::: Data shown :::

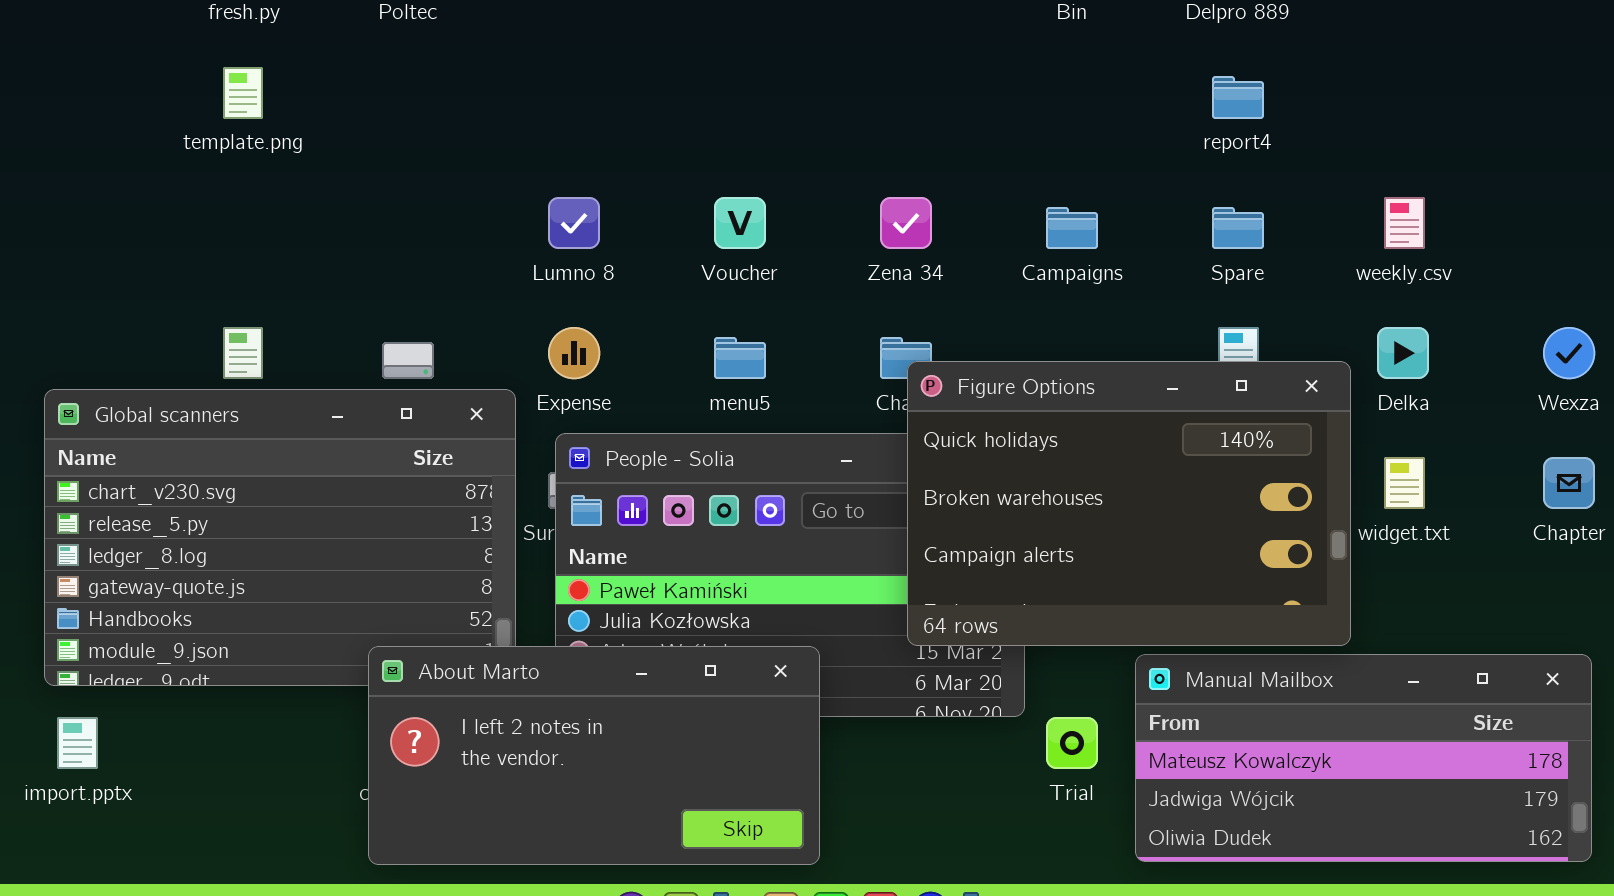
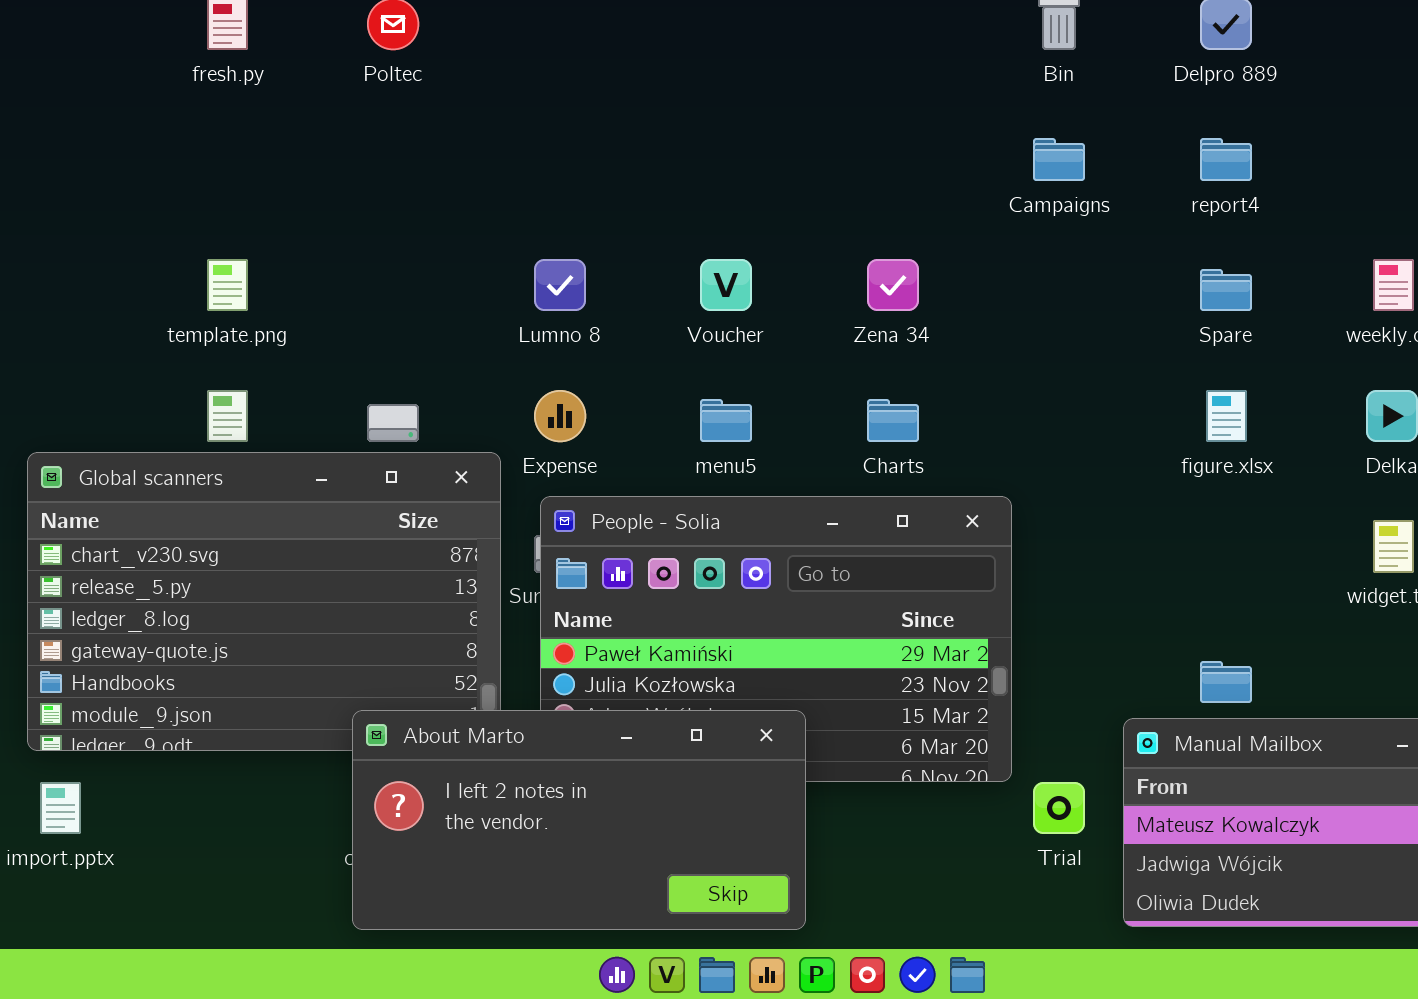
template.png: [223,67,263,119] -> [207,259,248,311], moved
Campaigns: [1046,207,1098,249] -> [1033,138,1085,181], moved
Figure Options: [907,361,1351,646] -> none, closed

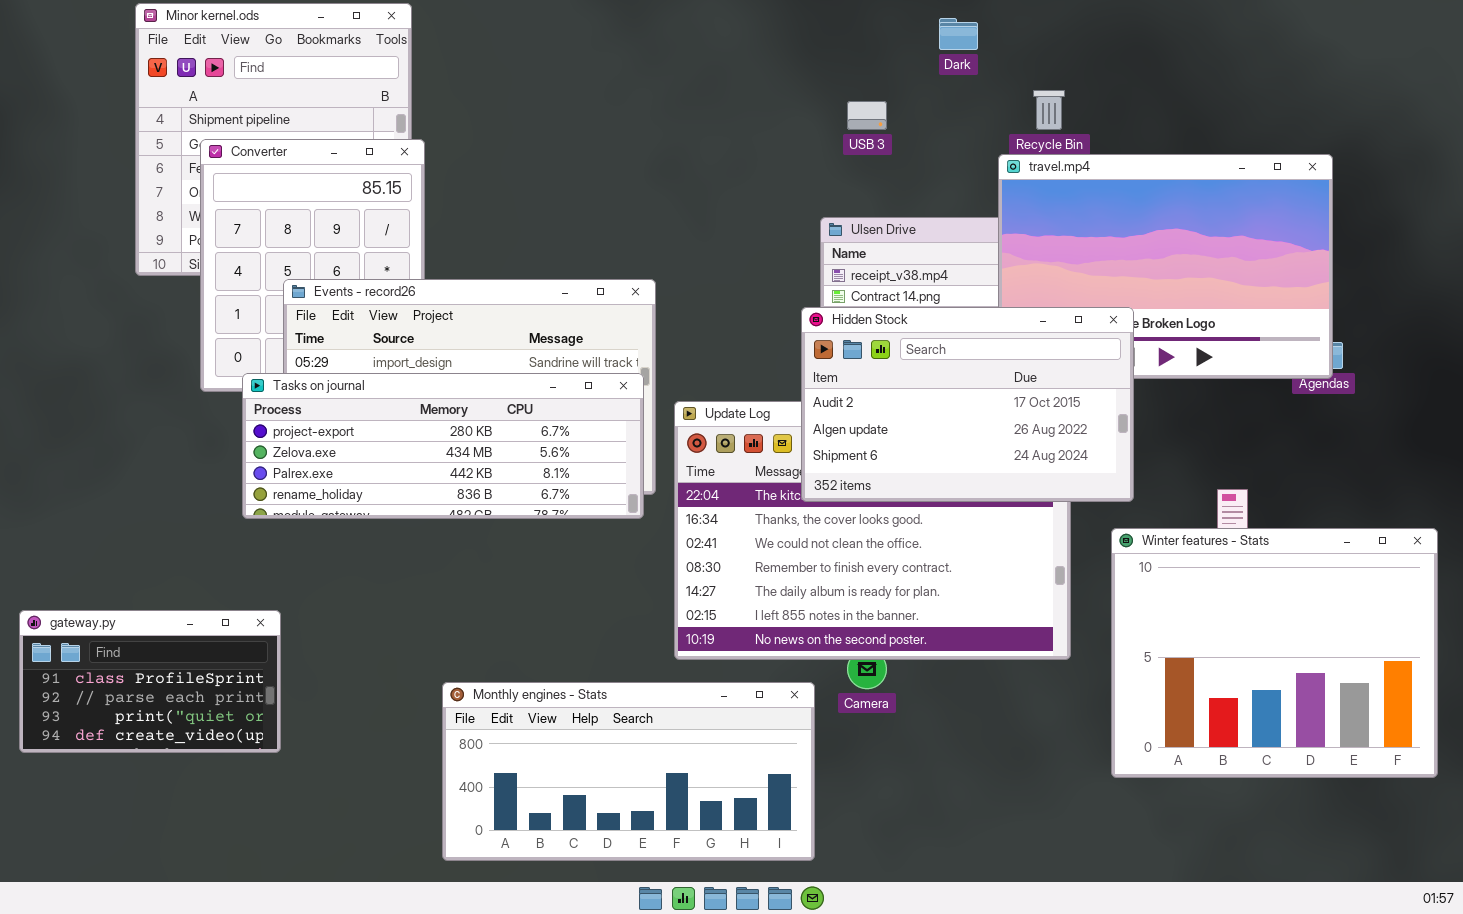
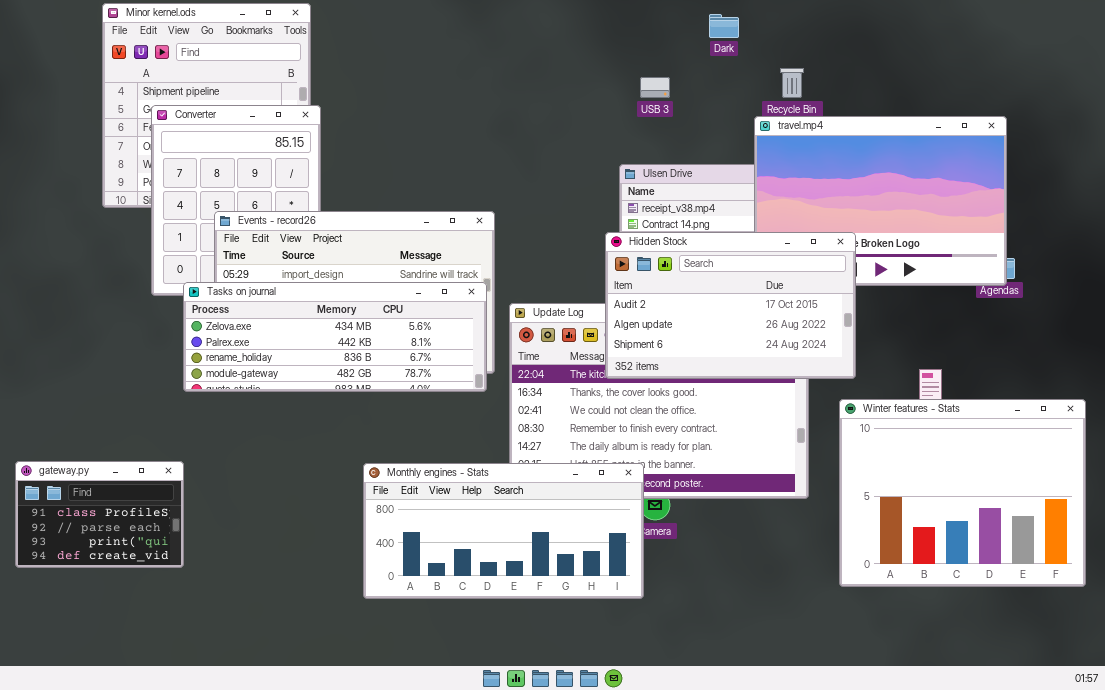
Tasks on journal: [242,373,644,519] -> [183,282,487,392], scrolled down 1 row
gateway.py: [19,610,281,753] -> [15,461,184,568], resized
Monthly engines - Stats: [442,682,815,861] -> [363,463,644,599], moved

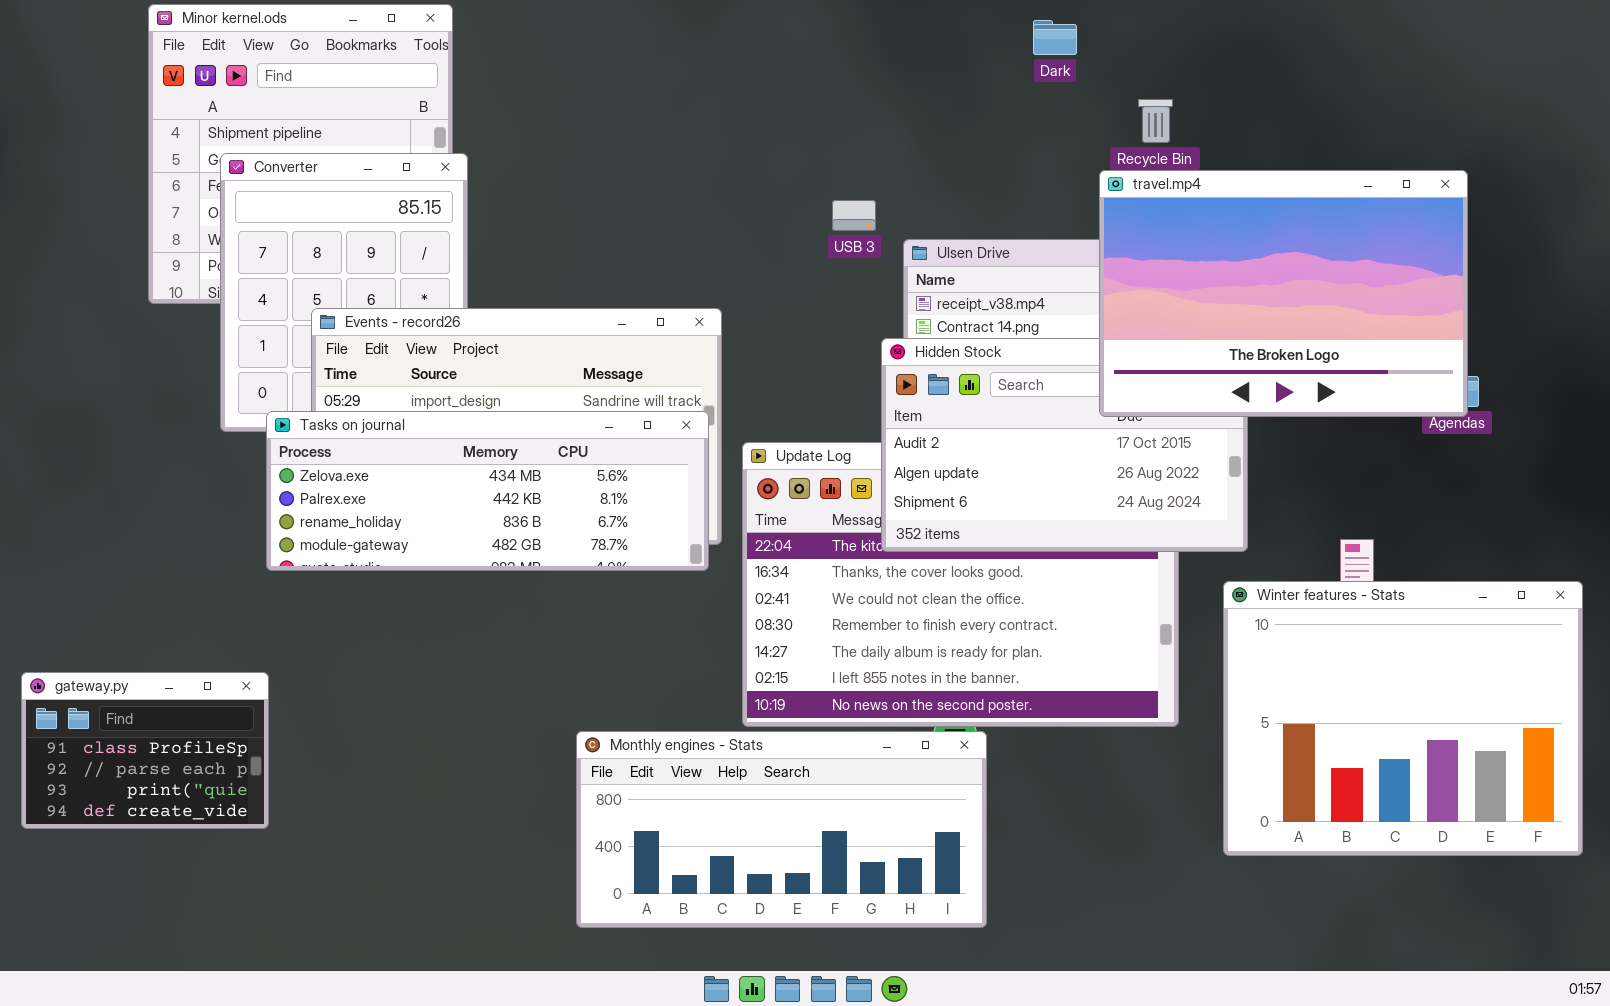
USB 3: [640,77,670,98] -> [832,200,876,231], moved
travel.mp4: [754,116,1007,286] -> [1099,170,1468,417], raised
Monthly engines - Stats: [363,463,644,599] -> [576,731,987,928], moved

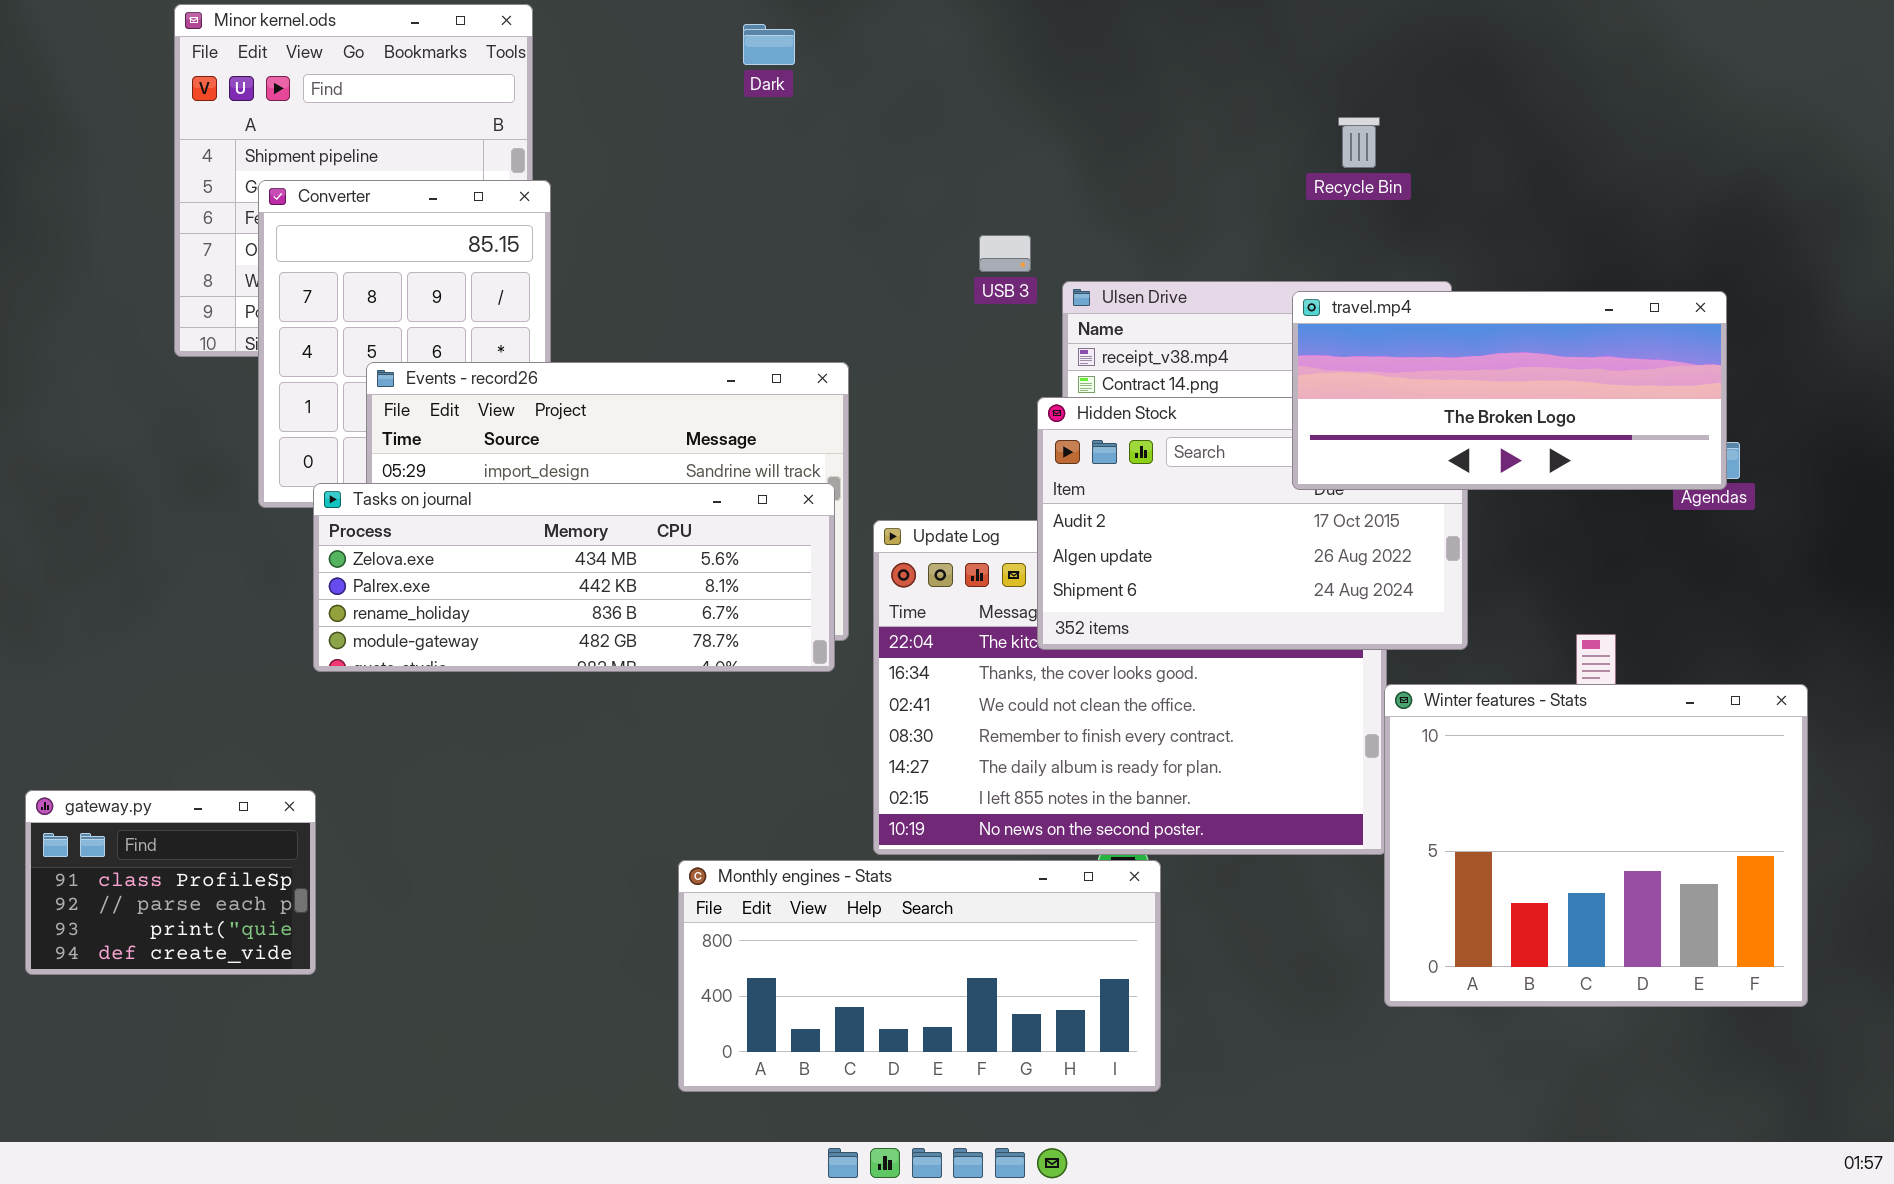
Dark: [1033,20,1077,55] -> [743,24,795,65], moved
travel.mp4: [1099,170,1468,417] -> [1292,291,1727,490], resized
Winter features - Stats: [1223,581,1583,856] -> [1384,684,1808,1007], moved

:::

* Work item *
Print the data above exactly, from its first line to the line bearing "Tasks on journal: [242,373,644,519]" inclusive, and keep pictures out of the result.

* Answer *
template.png: [223,67,263,119] -> [207,259,248,311], moved
Campaigns: [1046,207,1098,249] -> [1033,138,1085,181], moved
Figure Options: [907,361,1351,646] -> none, closed

Tasks on journal: [242,373,644,519] -> [183,282,487,392], scrolled down 1 row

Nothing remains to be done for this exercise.